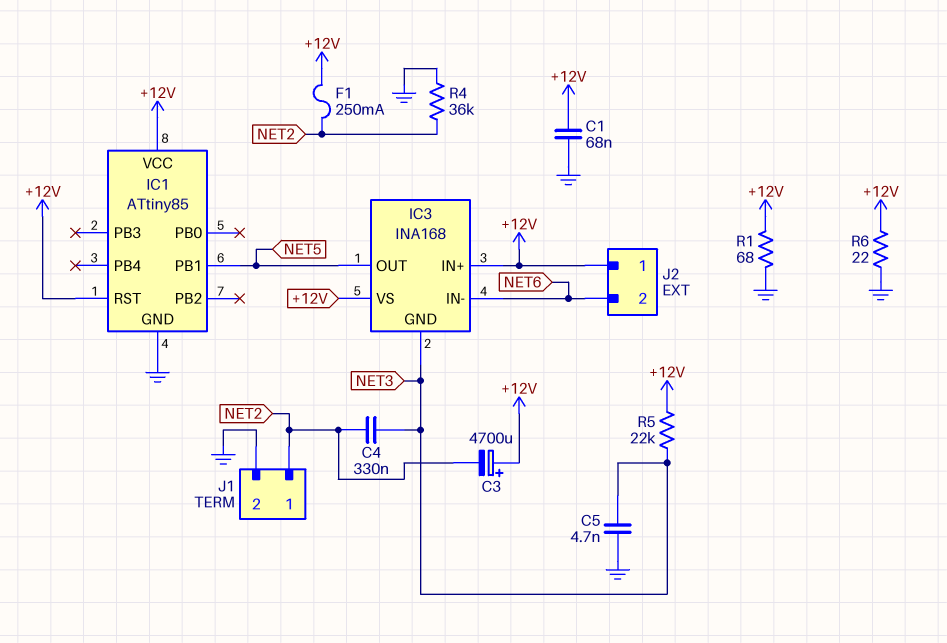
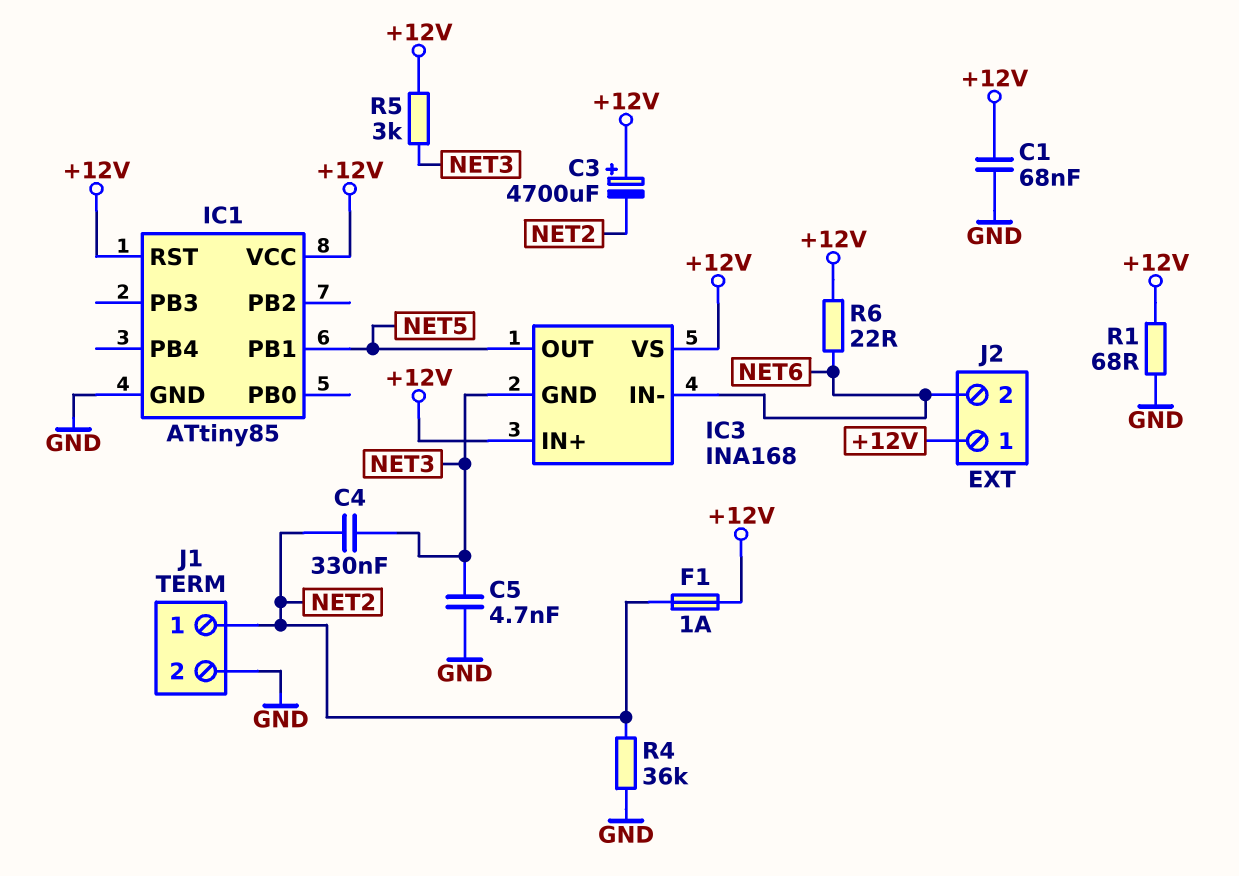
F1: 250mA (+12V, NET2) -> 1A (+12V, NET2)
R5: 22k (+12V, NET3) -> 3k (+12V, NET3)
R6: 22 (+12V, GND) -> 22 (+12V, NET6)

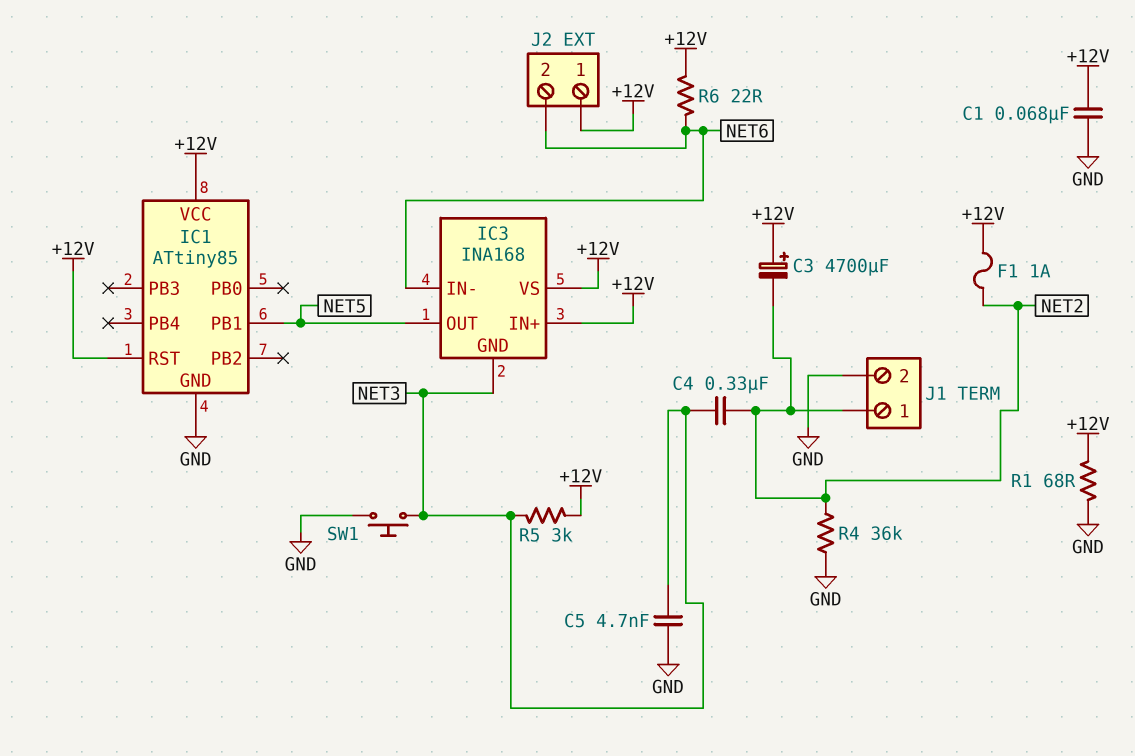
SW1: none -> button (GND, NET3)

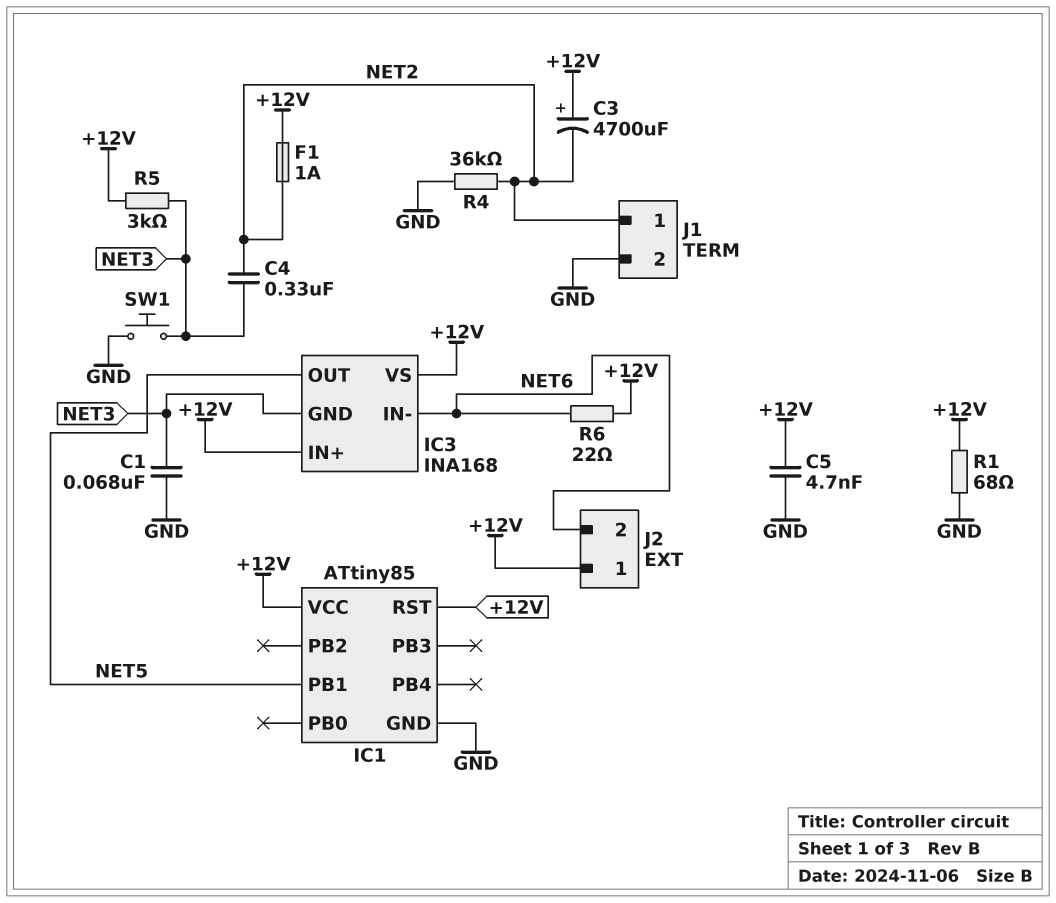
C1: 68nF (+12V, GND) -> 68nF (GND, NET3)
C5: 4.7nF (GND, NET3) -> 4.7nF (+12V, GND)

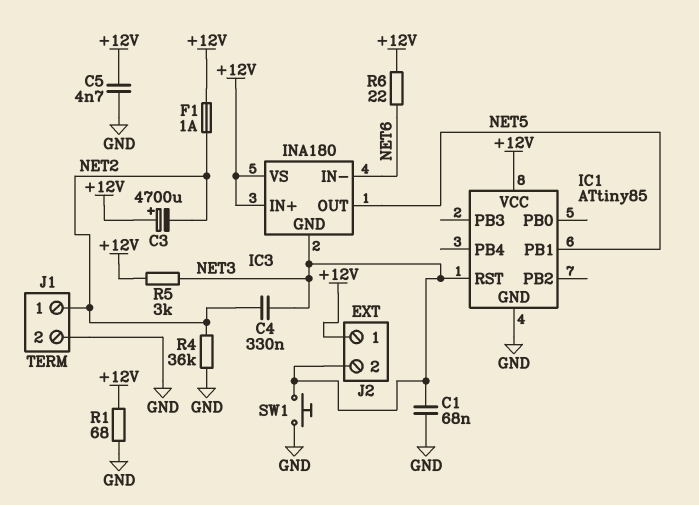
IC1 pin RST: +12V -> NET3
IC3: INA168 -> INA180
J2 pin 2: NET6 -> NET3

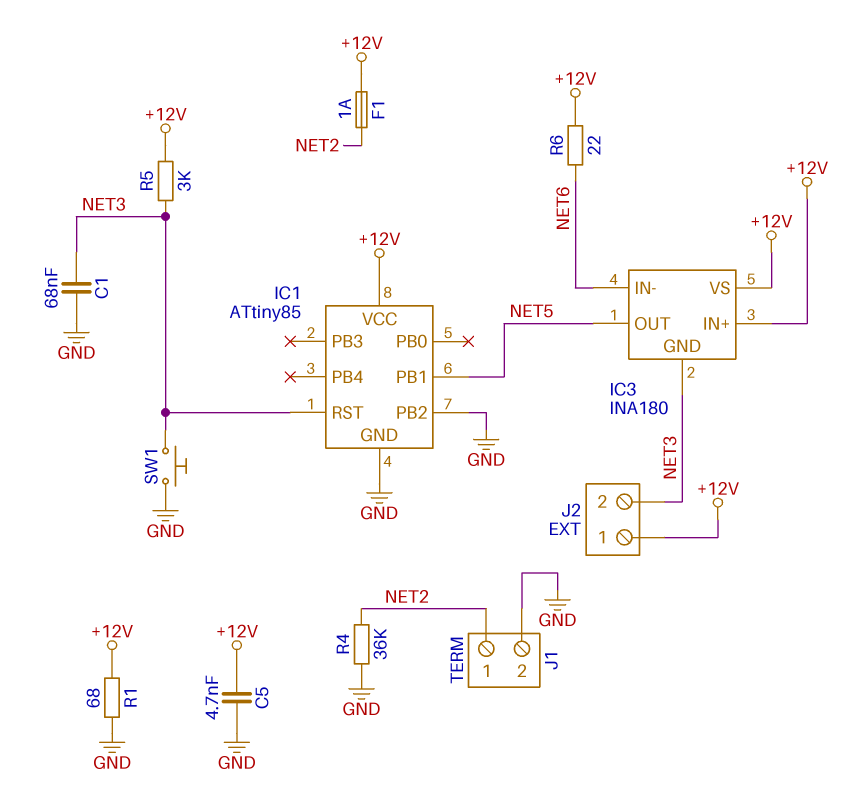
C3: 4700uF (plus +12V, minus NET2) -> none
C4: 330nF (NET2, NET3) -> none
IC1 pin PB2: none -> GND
--
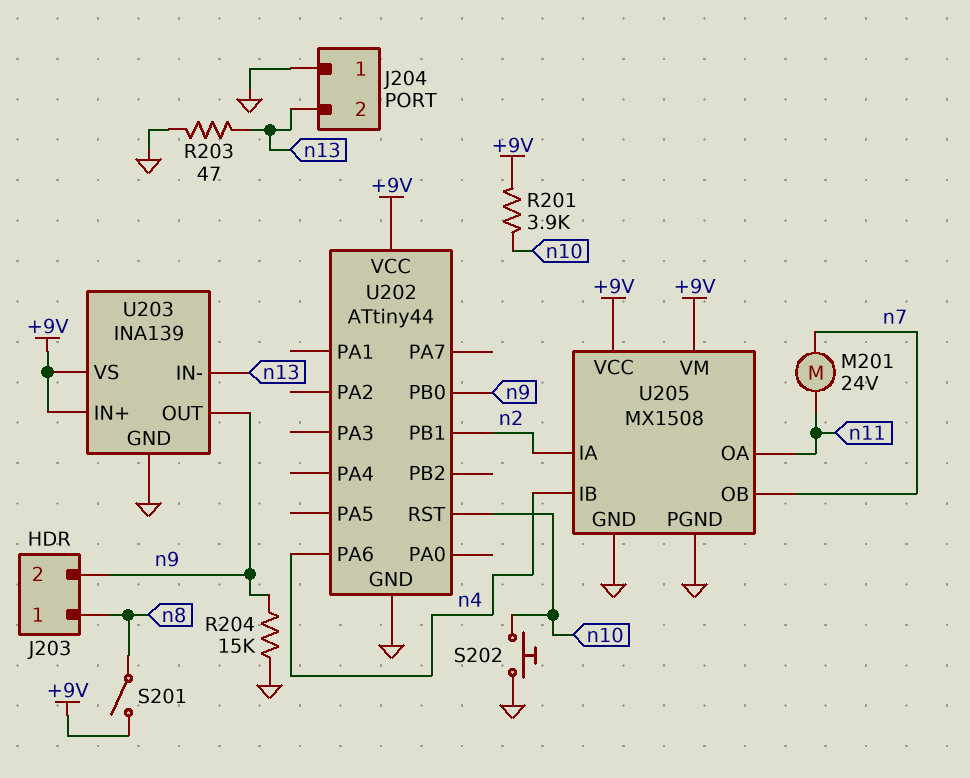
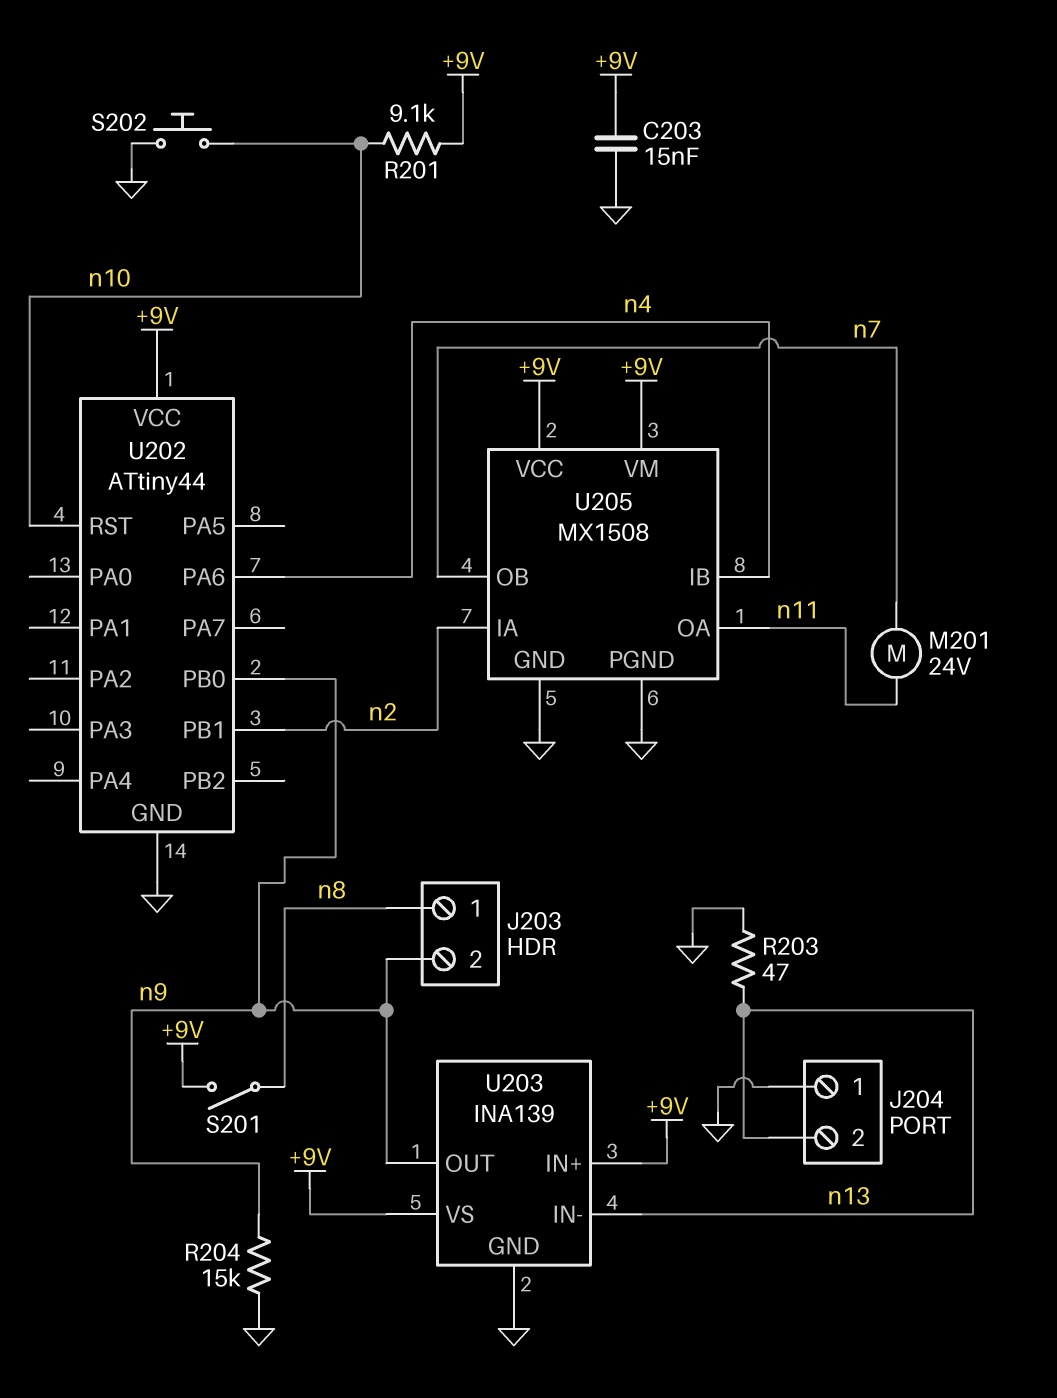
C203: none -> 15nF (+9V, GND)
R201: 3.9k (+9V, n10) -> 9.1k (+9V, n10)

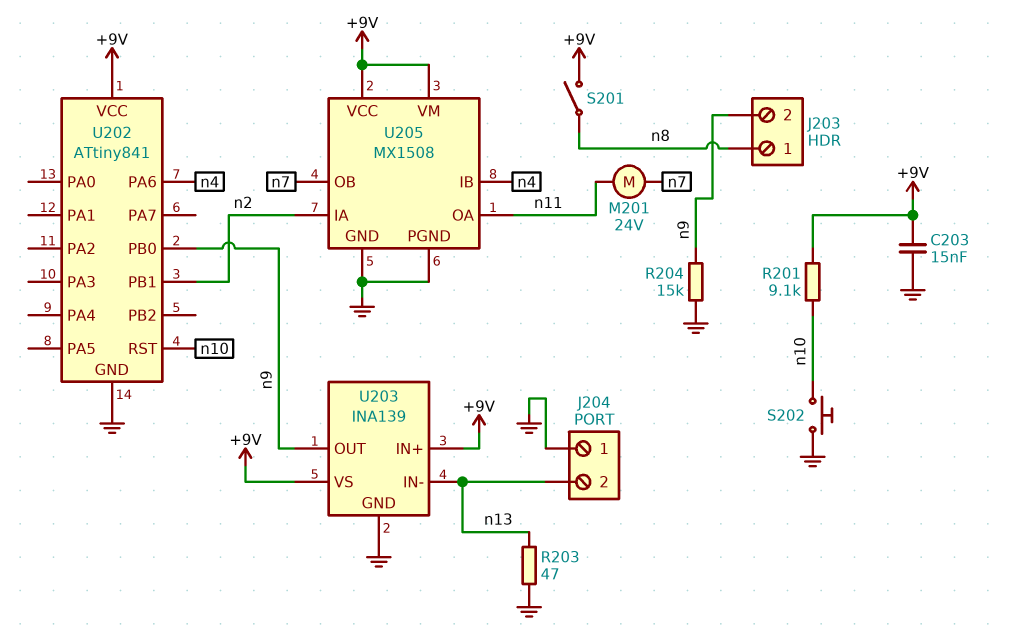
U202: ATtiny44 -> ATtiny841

> What to work on:
Starting at the line above with "R6: 22 (+12V, GND) -> 22 (+12V, NET6)", output every line exactly up to and including the line with "IC1 pin PB2: none -> GND", but none of the pictures.

> Task output:
R6: 22 (+12V, GND) -> 22 (+12V, NET6)

SW1: none -> button (GND, NET3)

C1: 68nF (+12V, GND) -> 68nF (GND, NET3)
C5: 4.7nF (GND, NET3) -> 4.7nF (+12V, GND)

IC1 pin RST: +12V -> NET3
IC3: INA168 -> INA180
J2 pin 2: NET6 -> NET3

C3: 4700uF (plus +12V, minus NET2) -> none
C4: 330nF (NET2, NET3) -> none
IC1 pin PB2: none -> GND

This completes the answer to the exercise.